§ **Supplied material**
>>>

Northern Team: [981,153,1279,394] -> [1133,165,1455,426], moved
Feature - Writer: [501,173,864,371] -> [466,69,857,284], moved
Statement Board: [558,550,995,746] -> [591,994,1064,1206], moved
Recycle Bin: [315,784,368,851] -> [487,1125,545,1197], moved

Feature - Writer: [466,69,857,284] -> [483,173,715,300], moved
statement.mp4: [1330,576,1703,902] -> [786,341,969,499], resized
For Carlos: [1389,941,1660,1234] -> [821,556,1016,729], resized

<<<
>>>

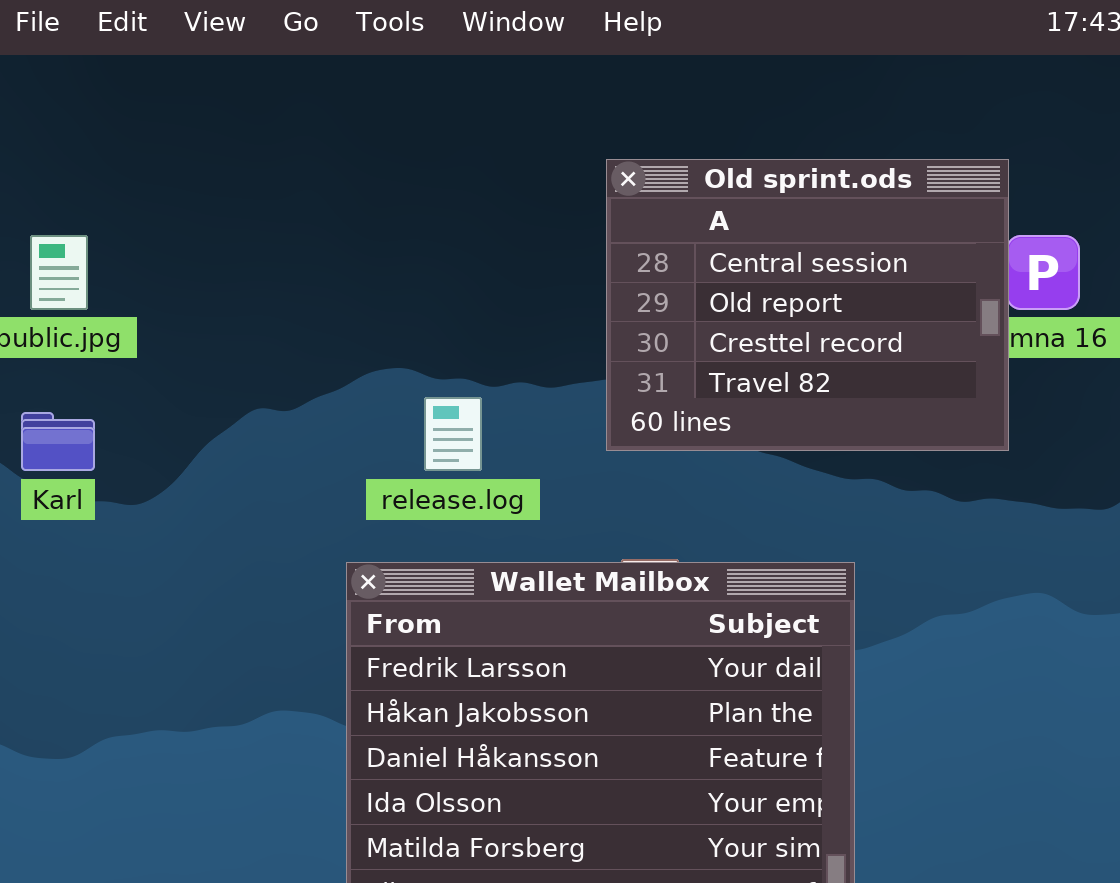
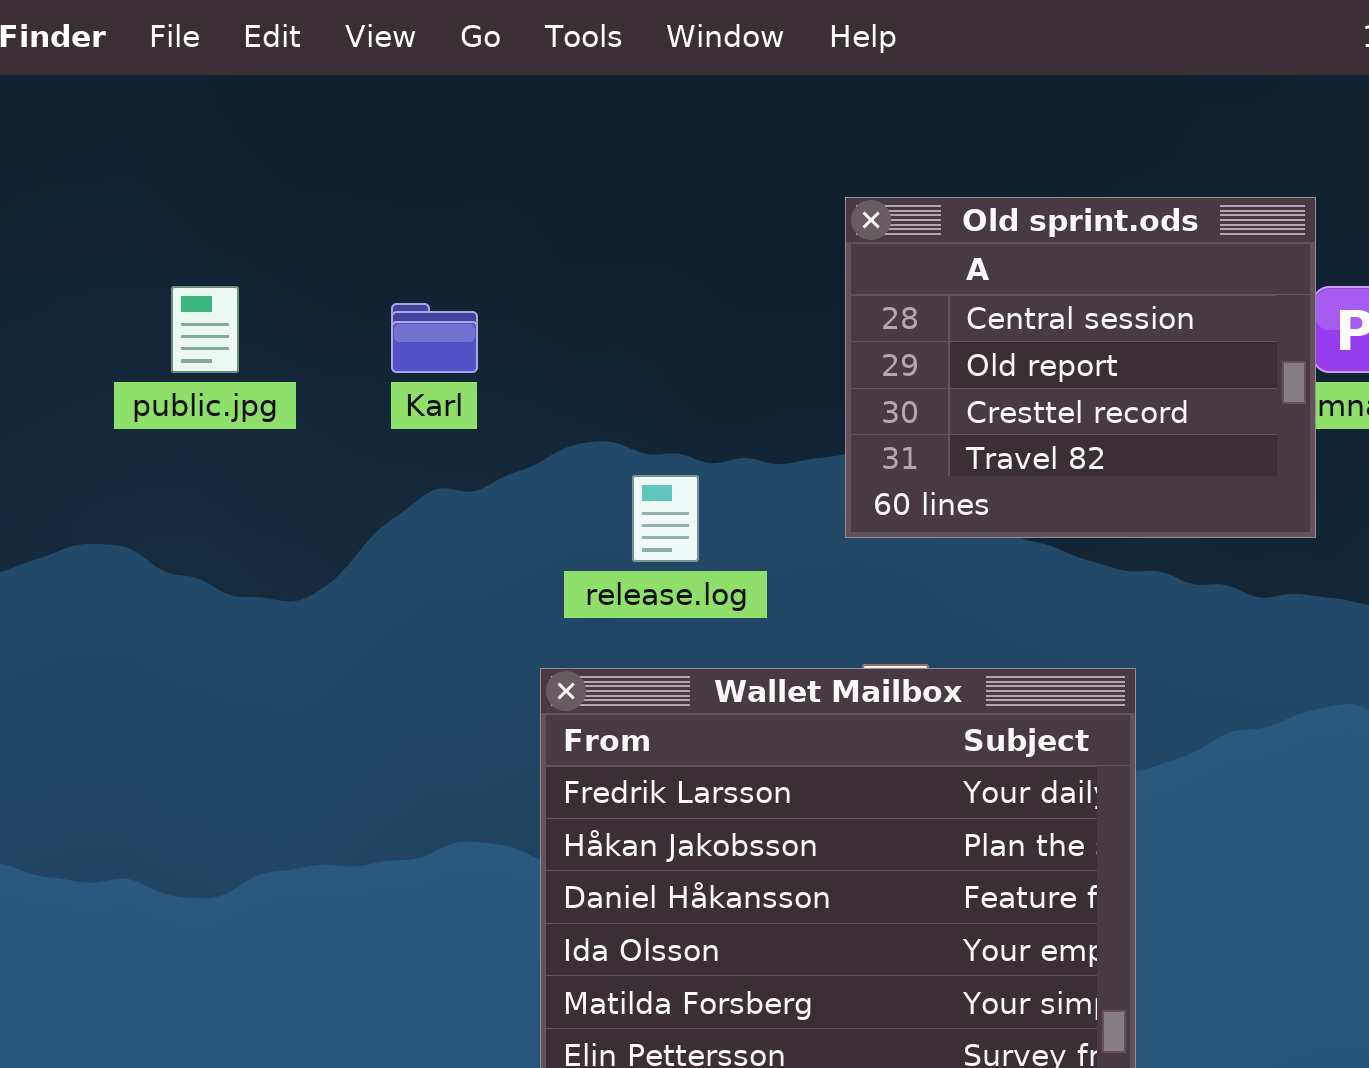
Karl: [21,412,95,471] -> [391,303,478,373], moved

<<<

§ **What is expected**
Output the lines above exactly, but only those between the line holding "Northern Team: [981,153,1279,394]" and the line holding "For Carlos: [1389,941,1660,1234]", inclusive.

§ **Output for this exercise**
Northern Team: [981,153,1279,394] -> [1133,165,1455,426], moved
Feature - Writer: [501,173,864,371] -> [466,69,857,284], moved
Statement Board: [558,550,995,746] -> [591,994,1064,1206], moved
Recycle Bin: [315,784,368,851] -> [487,1125,545,1197], moved

Feature - Writer: [466,69,857,284] -> [483,173,715,300], moved
statement.mp4: [1330,576,1703,902] -> [786,341,969,499], resized
For Carlos: [1389,941,1660,1234] -> [821,556,1016,729], resized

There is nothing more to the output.